• _Exercise directions_
Using the data below, restate exactly every line from the one with "camera: 10 degrees right, 10 degrees up" up to and including the one with "red ring [375,495,420,543]". No picture belongs in it.

[Items from a data source]
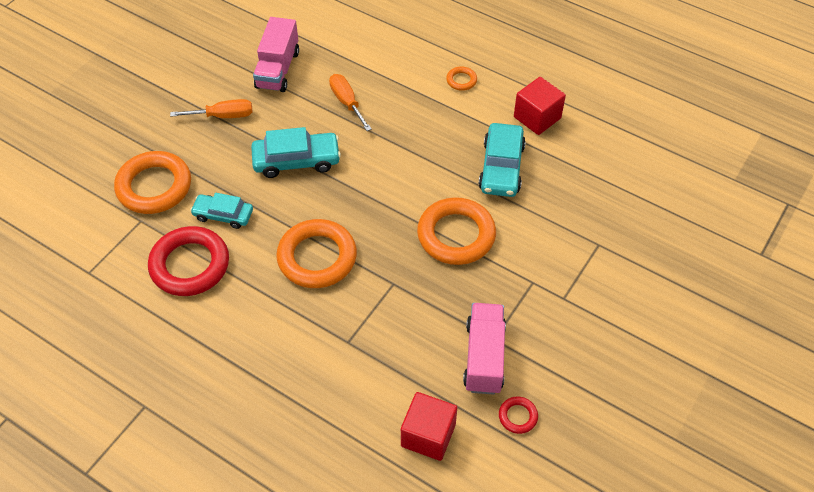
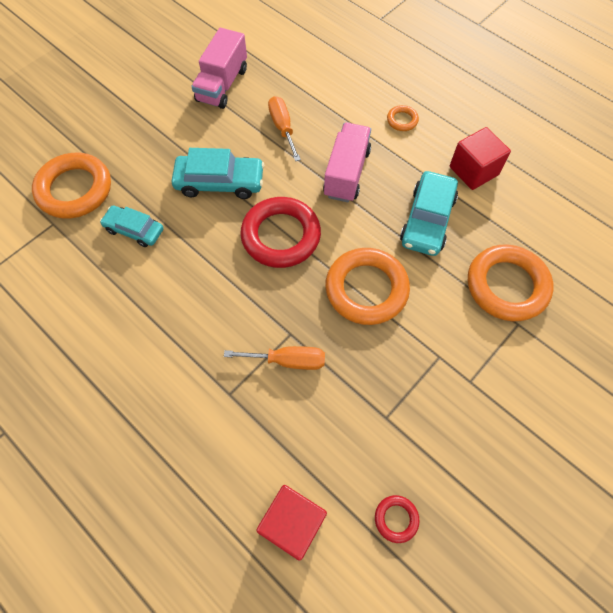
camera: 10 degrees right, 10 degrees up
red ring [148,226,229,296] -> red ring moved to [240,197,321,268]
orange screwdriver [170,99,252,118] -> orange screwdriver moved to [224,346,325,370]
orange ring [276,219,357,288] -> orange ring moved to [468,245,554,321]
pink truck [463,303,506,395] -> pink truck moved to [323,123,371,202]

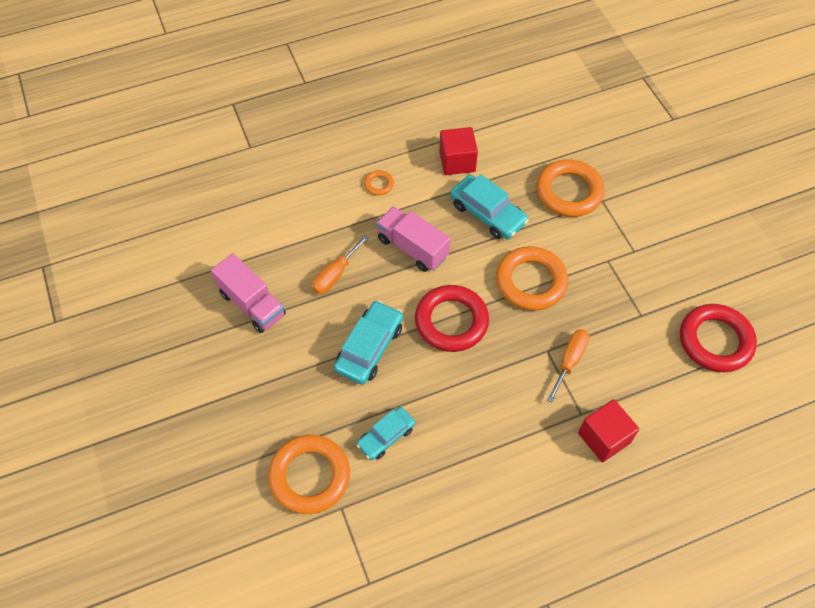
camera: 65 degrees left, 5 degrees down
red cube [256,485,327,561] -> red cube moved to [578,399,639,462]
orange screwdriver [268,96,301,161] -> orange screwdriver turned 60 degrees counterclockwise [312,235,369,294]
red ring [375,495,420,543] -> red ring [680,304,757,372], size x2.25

...

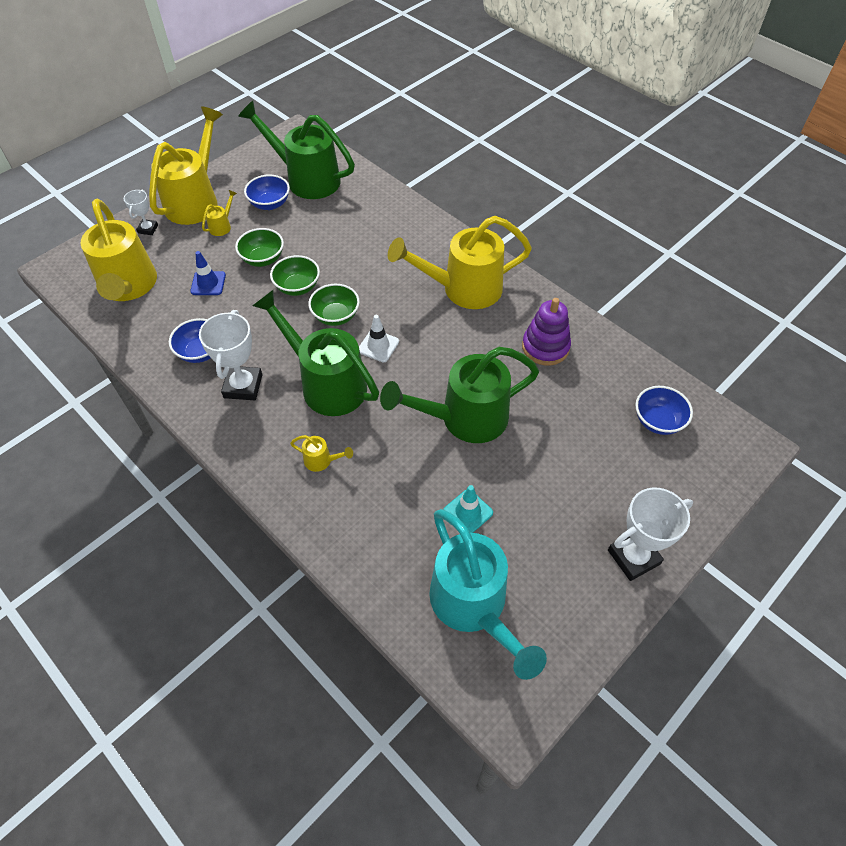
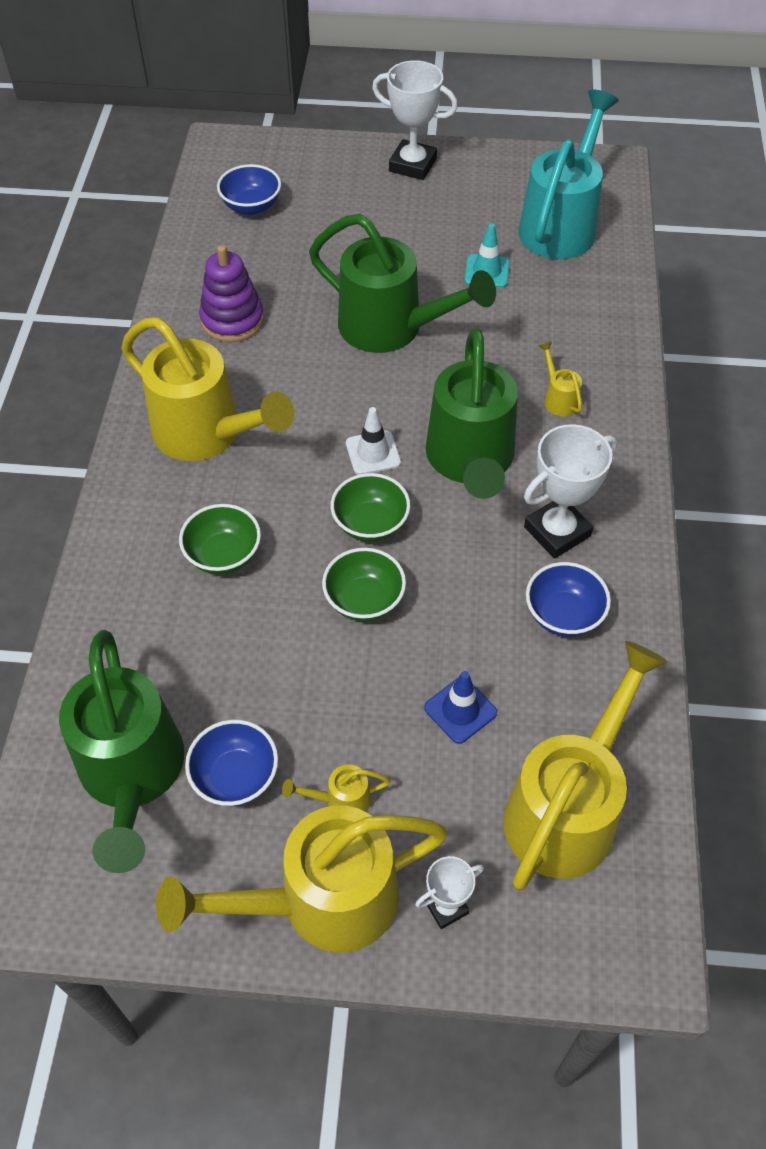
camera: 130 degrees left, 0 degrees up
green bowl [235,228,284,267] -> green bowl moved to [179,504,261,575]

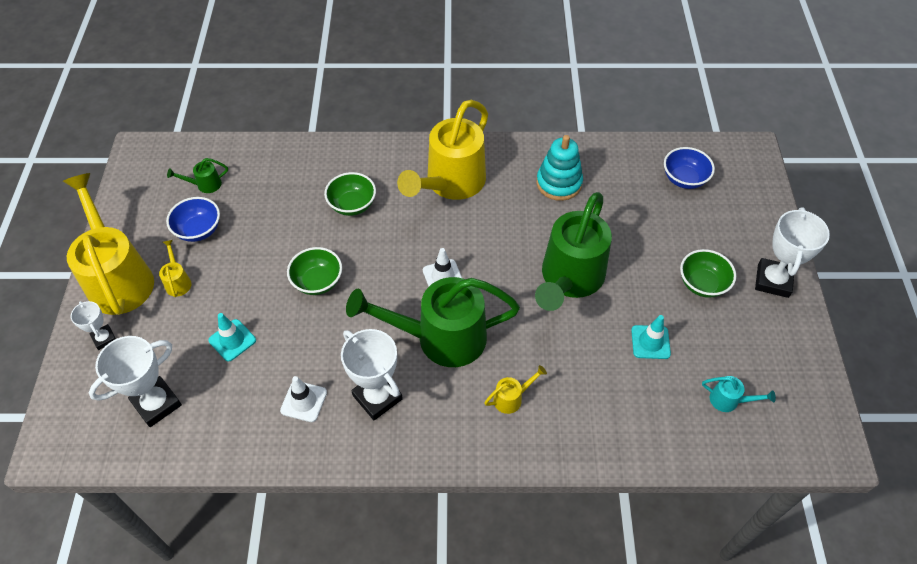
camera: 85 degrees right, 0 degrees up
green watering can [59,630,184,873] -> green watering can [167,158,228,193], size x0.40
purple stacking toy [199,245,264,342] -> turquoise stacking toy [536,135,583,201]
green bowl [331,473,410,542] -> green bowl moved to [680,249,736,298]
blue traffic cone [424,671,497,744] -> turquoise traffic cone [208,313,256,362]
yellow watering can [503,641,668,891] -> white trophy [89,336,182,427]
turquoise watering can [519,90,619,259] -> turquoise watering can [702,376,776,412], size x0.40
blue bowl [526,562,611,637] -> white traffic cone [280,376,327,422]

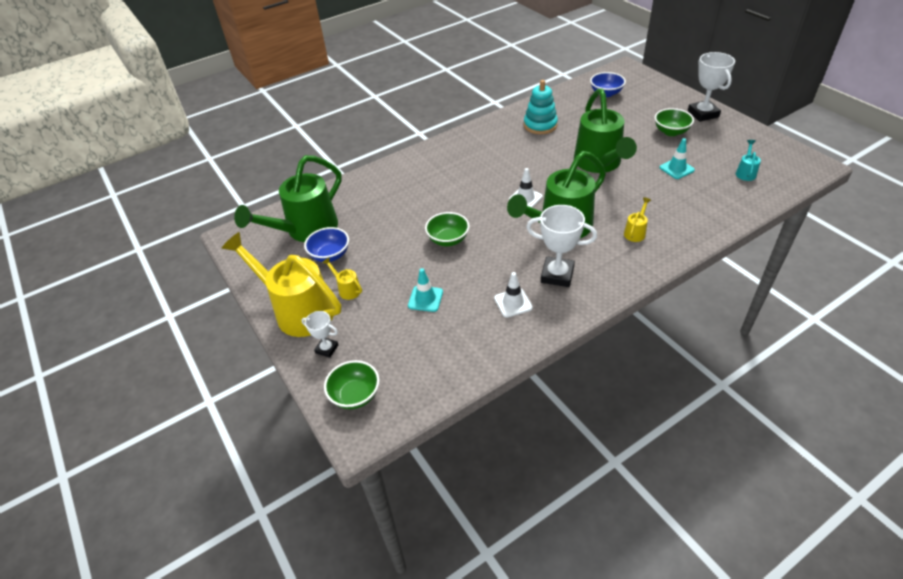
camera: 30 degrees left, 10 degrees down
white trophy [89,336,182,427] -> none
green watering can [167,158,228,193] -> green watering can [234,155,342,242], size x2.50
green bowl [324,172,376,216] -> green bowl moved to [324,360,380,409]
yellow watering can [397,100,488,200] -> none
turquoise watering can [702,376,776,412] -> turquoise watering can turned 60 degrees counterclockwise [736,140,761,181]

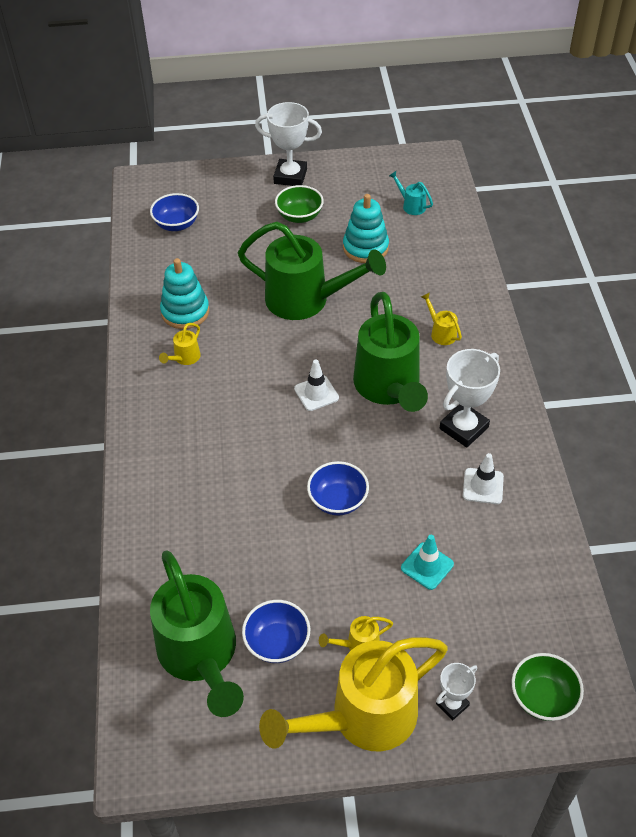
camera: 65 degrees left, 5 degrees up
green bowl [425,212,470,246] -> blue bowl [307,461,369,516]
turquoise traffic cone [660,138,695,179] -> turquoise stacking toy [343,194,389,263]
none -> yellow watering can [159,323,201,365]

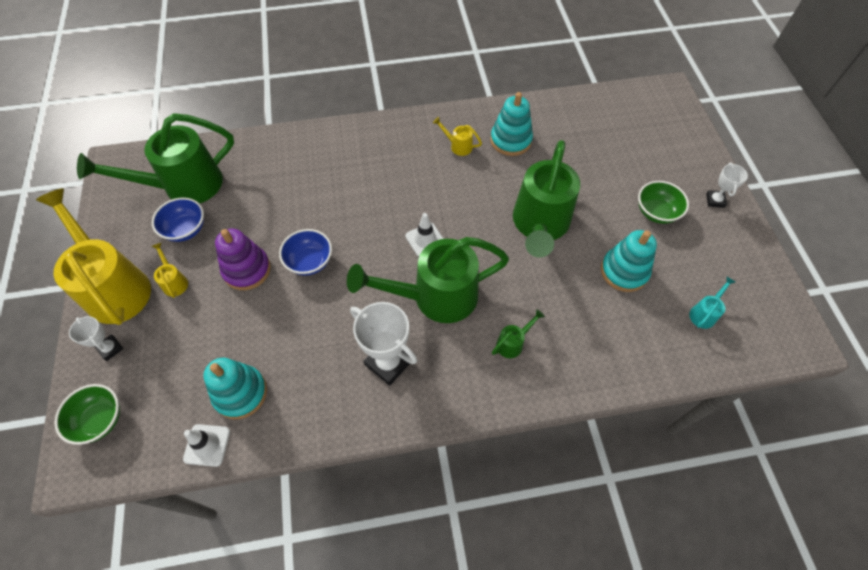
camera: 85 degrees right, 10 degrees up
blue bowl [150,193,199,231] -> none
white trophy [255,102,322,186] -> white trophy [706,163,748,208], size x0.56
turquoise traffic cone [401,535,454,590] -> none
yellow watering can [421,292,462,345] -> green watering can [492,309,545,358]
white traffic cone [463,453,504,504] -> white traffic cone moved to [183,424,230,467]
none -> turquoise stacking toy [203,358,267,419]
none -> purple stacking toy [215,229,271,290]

• _Task result_
camera: 10 degrees right, 10 degrees up
red ring [148,226,229,296] -> red ring moved to [240,197,321,268]
orange screwdriver [170,99,252,118] -> orange screwdriver moved to [224,346,325,370]
orange ring [276,219,357,288] -> orange ring moved to [468,245,554,321]
pink truck [463,303,506,395] -> pink truck moved to [323,123,371,202]

camera: 65 degrees left, 5 degrees down
red cube [256,485,327,561] -> red cube moved to [578,399,639,462]
orange screwdriver [268,96,301,161] -> orange screwdriver turned 60 degrees counterclockwise [312,235,369,294]
red ring [375,495,420,543] -> red ring [680,304,757,372], size x2.25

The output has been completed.